** Opening Data for processing block **
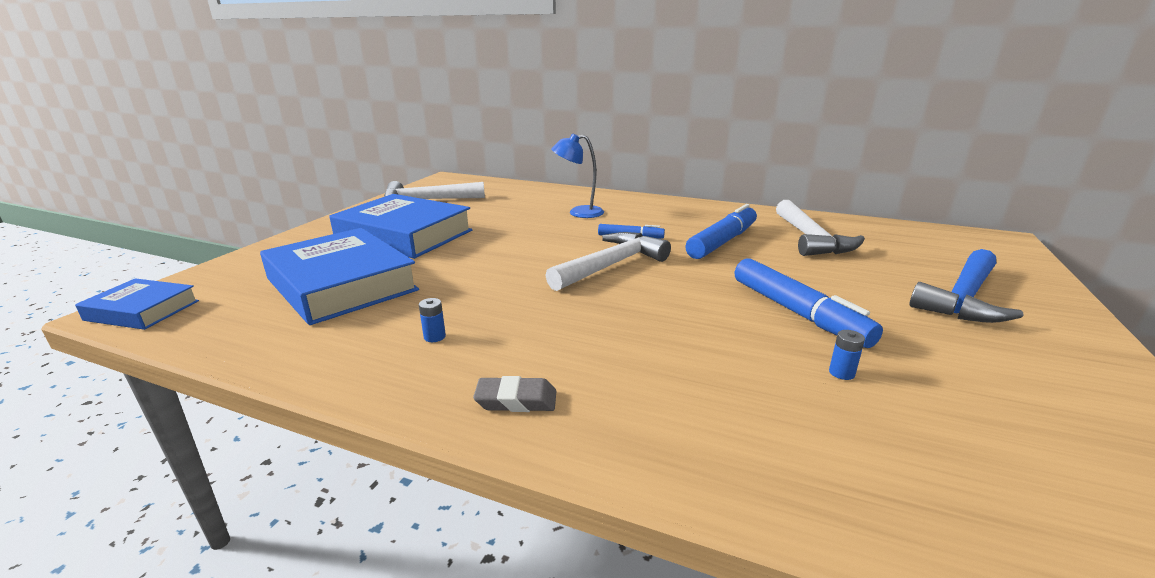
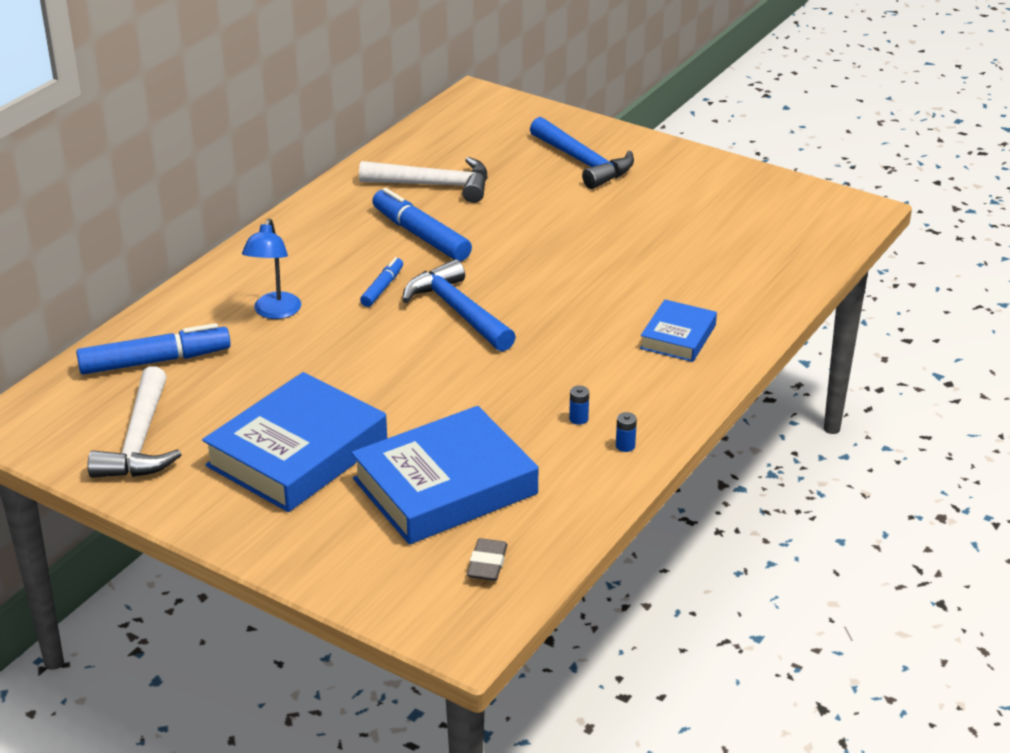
camera: 80 degrees left, 10 degrees up
(142, 310) = (468, 620): blue book -> blue book (678, 337)
(516, 400) = (678, 380): grey eraser -> grey eraser (487, 564)
(611, 265) = (458, 311): white hammer -> blue hammer
(797, 312) = (585, 239): blue marker -> blue marker (154, 361)
(841, 373) = (671, 247): blue battery -> blue battery (625, 446)

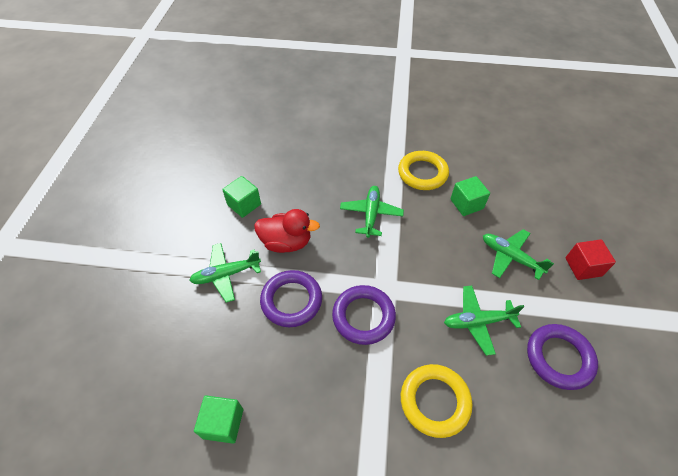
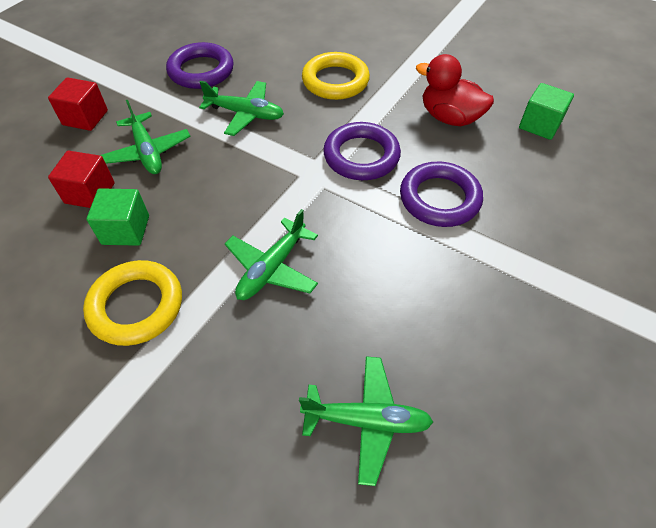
camera: 155 degrees left, 0 degrees up
(226, 274) = (523, 260): green plane -> green plane (367, 421)
(244, 204) = (475, 371): green cube -> none
(286, 242) = (421, 273): red duck -> red duck (449, 118)
(510, 216) = (90, 193): none -> red cube

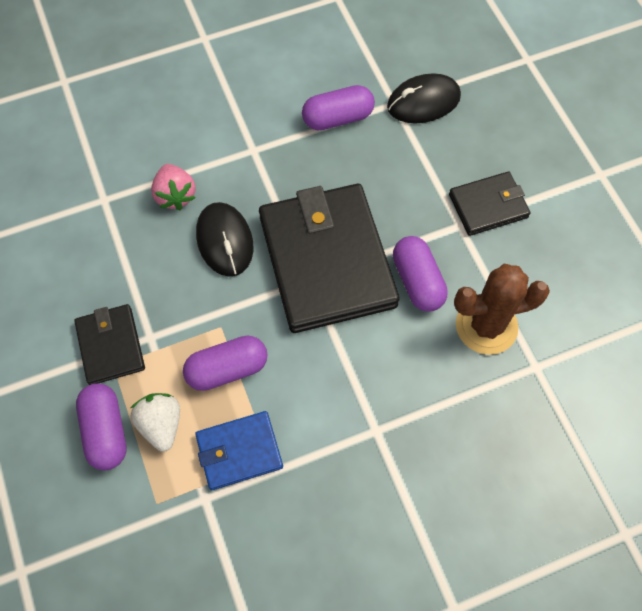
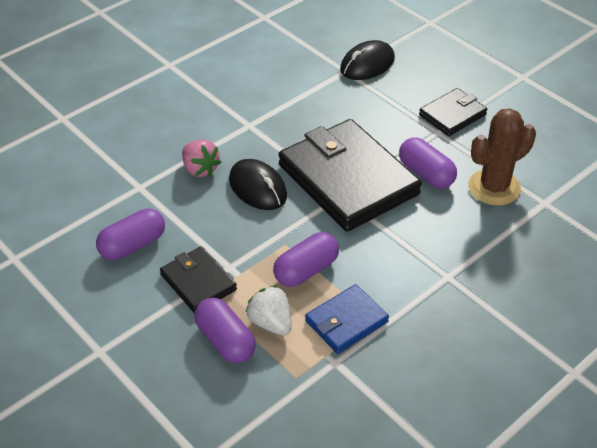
camera: 20 degrees left, 20 degrees down
(338, 118) = (306, 89): purple capsule -> purple capsule (133, 245)

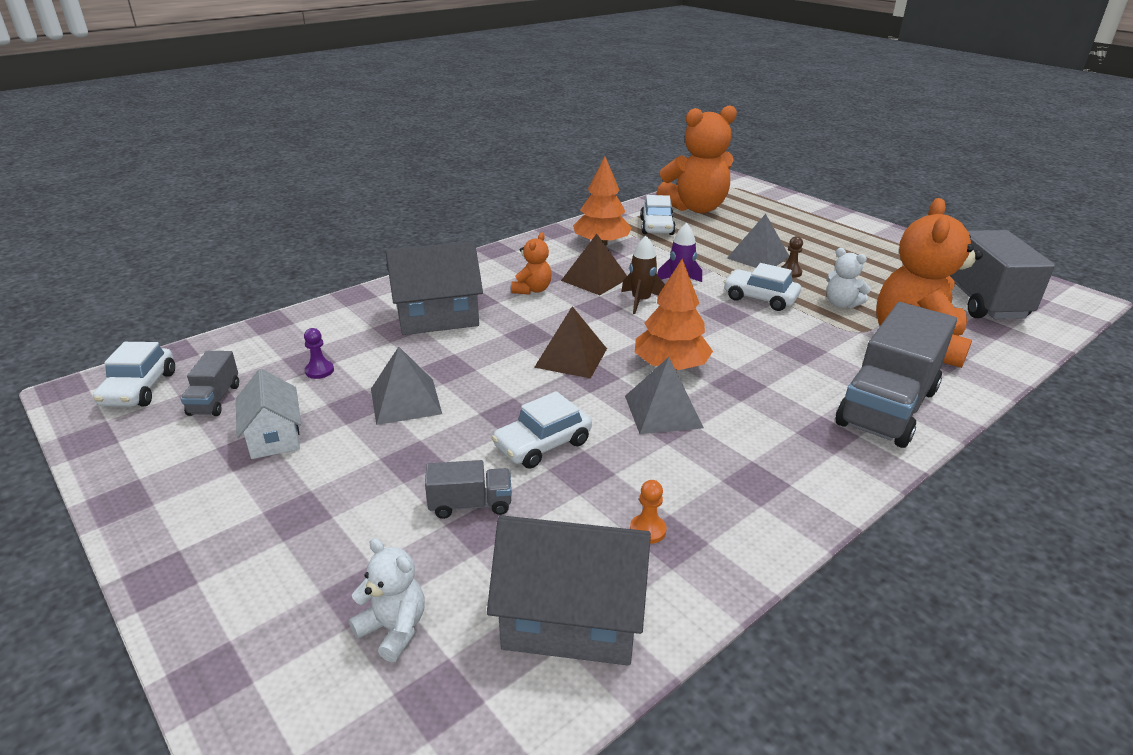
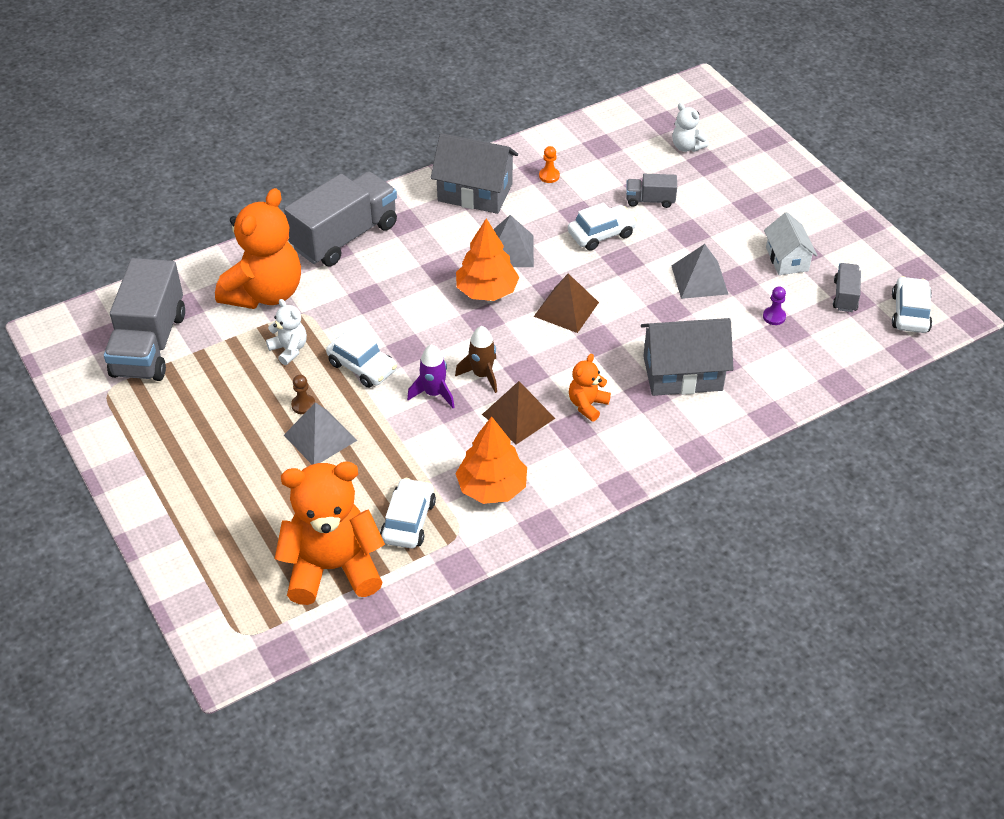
camera: 170 degrees left, 15 degrees up
(571, 618) = (600, 142): grey house -> grey house (475, 192)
** Closing Data for processing block **
What you have to do:
Please, leaving out all pictures, transcribe exactly the lines above from the one containing "(611, 265) = (458, 311): white" through the final line, both included.

Reply to the exercise:
(611, 265) = (458, 311): white hammer -> blue hammer
(797, 312) = (585, 239): blue marker -> blue marker (154, 361)
(841, 373) = (671, 247): blue battery -> blue battery (625, 446)

camera: 155 degrees left, 0 degrees up
(226, 274) = (523, 260): green plane -> green plane (367, 421)
(244, 204) = (475, 371): green cube -> none
(286, 242) = (421, 273): red duck -> red duck (449, 118)
(510, 216) = (90, 193): none -> red cube

camera: 20 degrees left, 20 degrees down
(338, 118) = (306, 89): purple capsule -> purple capsule (133, 245)

camera: 170 degrees left, 15 degrees up
(571, 618) = (600, 142): grey house -> grey house (475, 192)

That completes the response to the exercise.